Repeat the following data exactly, omitting pictures.

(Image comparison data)
---------------

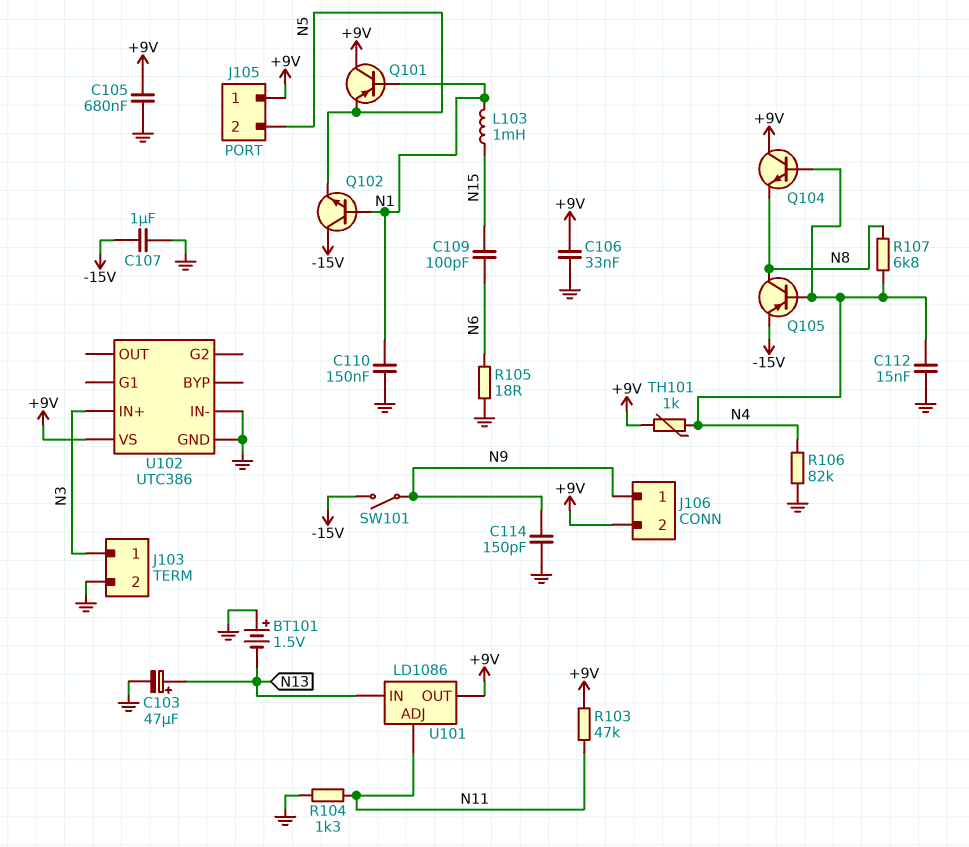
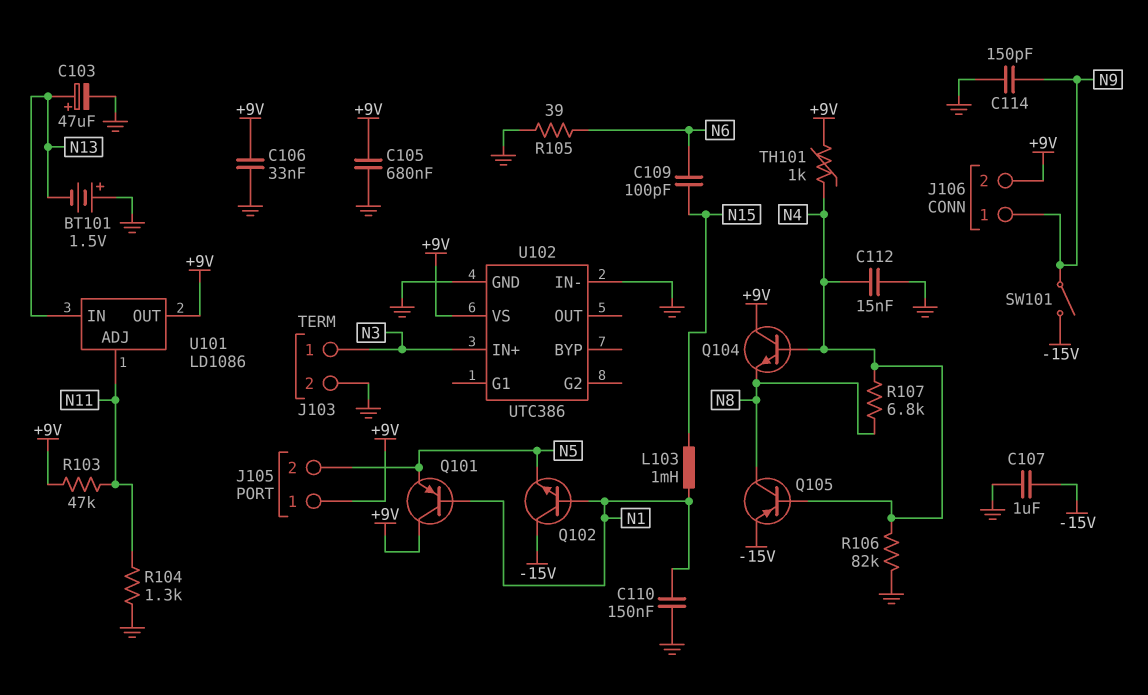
R105: 18 (GND, N6) -> 39 (GND, N6)

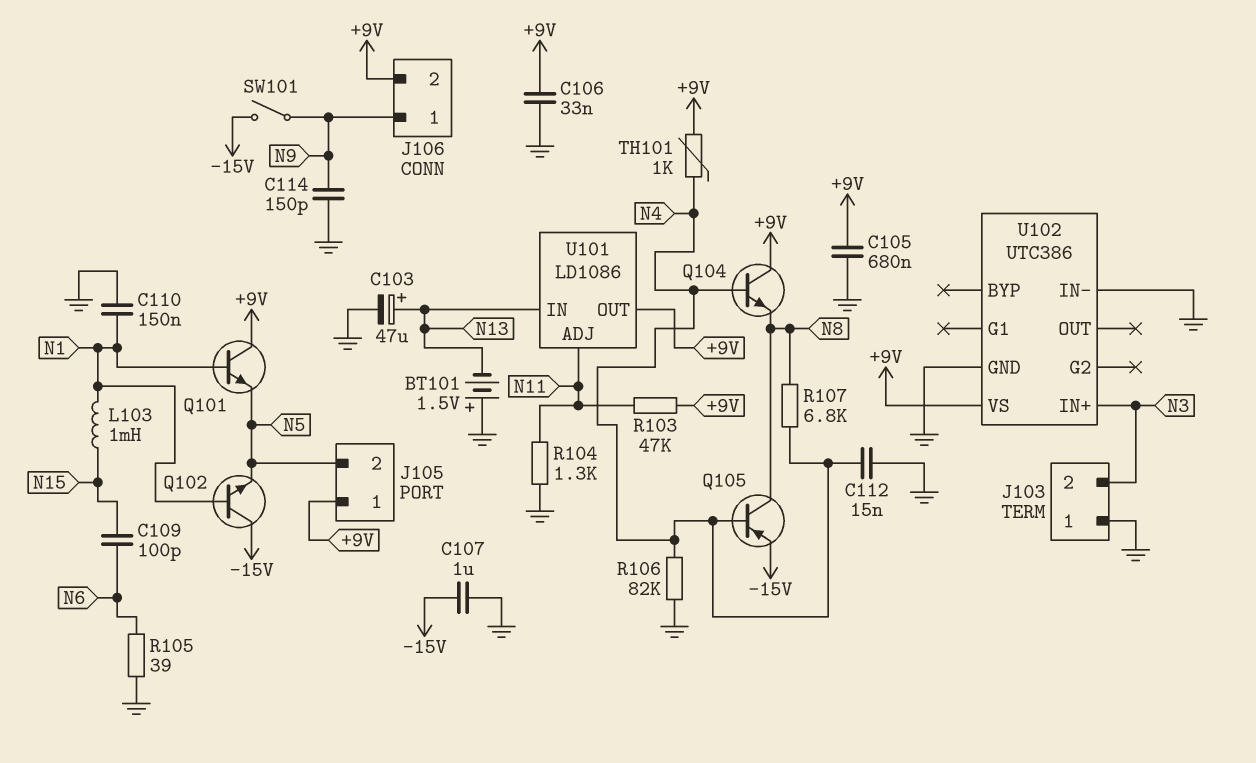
J103 pin 1: N3 -> GND
J103 pin 2: GND -> N3
Q101: PNP (B N1, C +9V, E N5) -> NPN (B N1, C +9V, E N5)

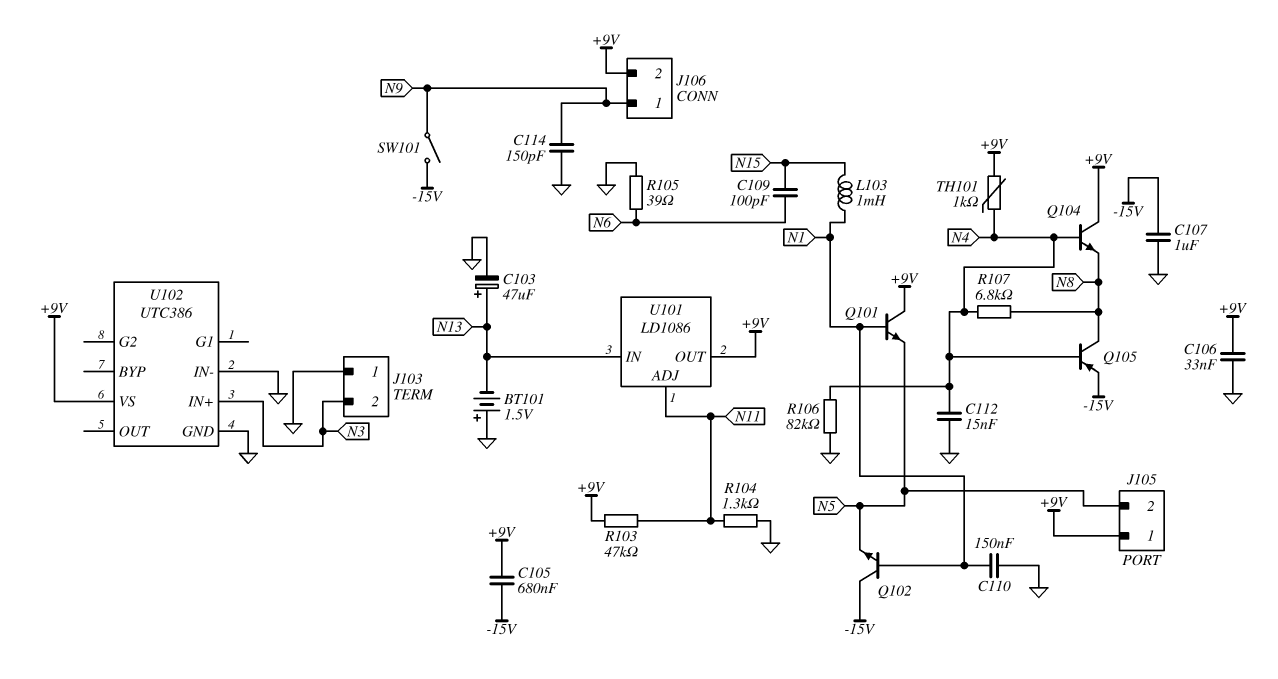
C105: 680nF (+9V, GND) -> 680nF (+9V, -15V)

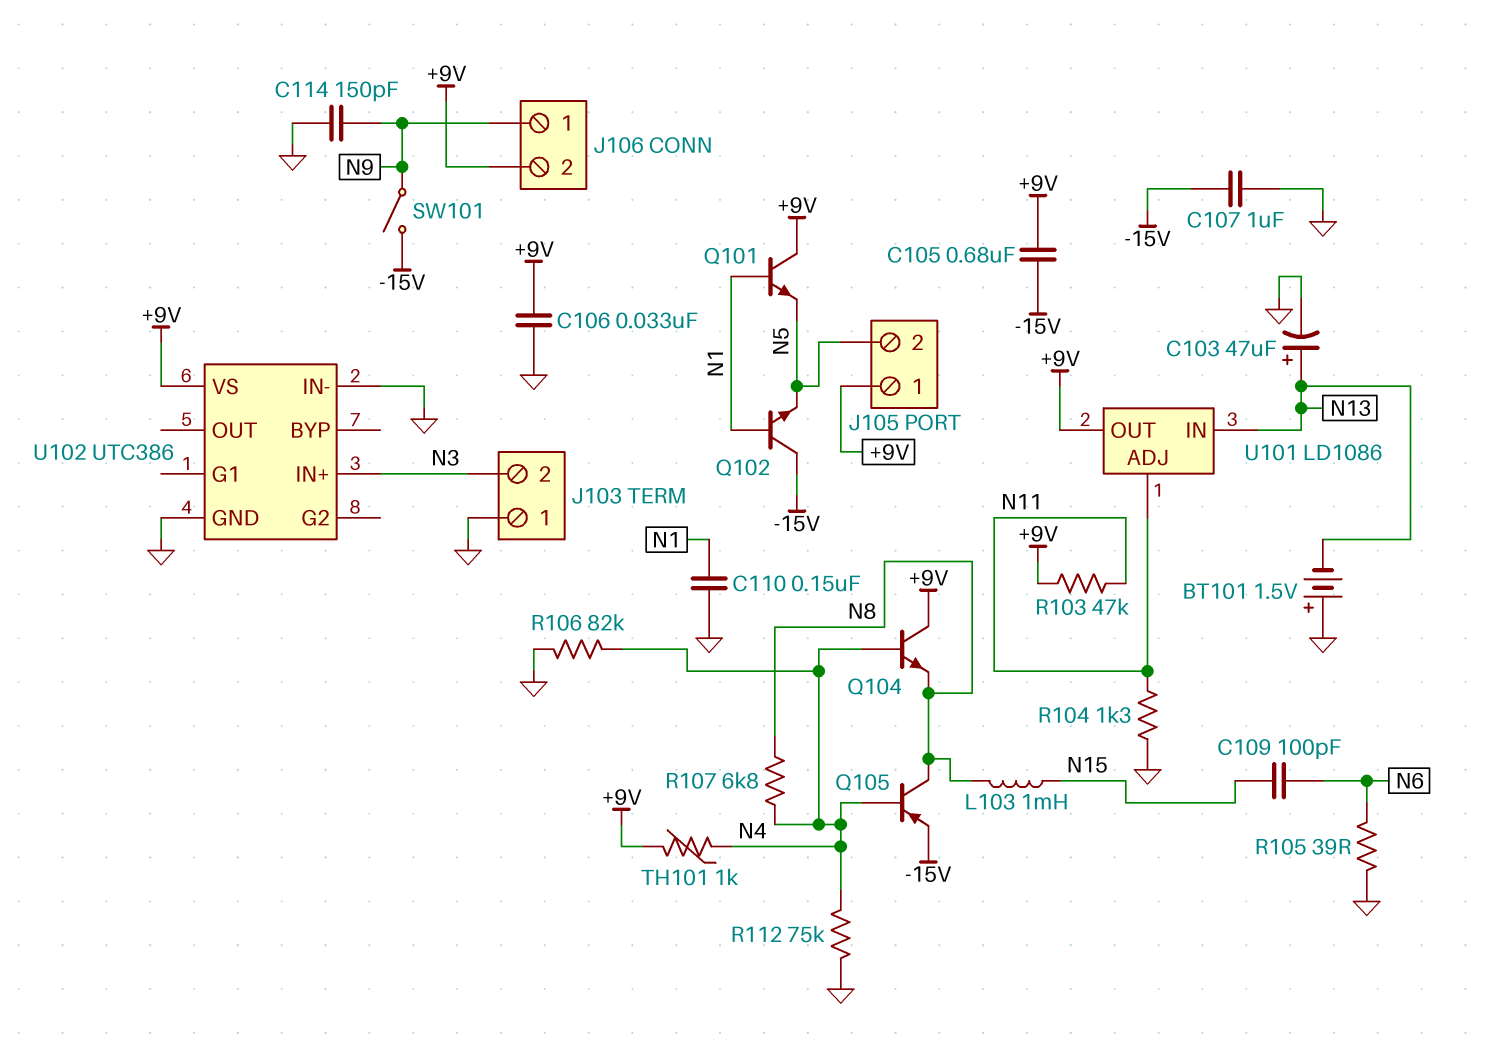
C112: 15nF (GND, N4) -> none
L103: 1mH (N1, N15) -> 1mH (N8, N15)
R112: none -> 75k (GND, N4)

---------------

RESPONSE:
R105: 18 (GND, N6) -> 39 (GND, N6)

J103 pin 1: N3 -> GND
J103 pin 2: GND -> N3
Q101: PNP (B N1, C +9V, E N5) -> NPN (B N1, C +9V, E N5)

C105: 680nF (+9V, GND) -> 680nF (+9V, -15V)

C112: 15nF (GND, N4) -> none
L103: 1mH (N1, N15) -> 1mH (N8, N15)
R112: none -> 75k (GND, N4)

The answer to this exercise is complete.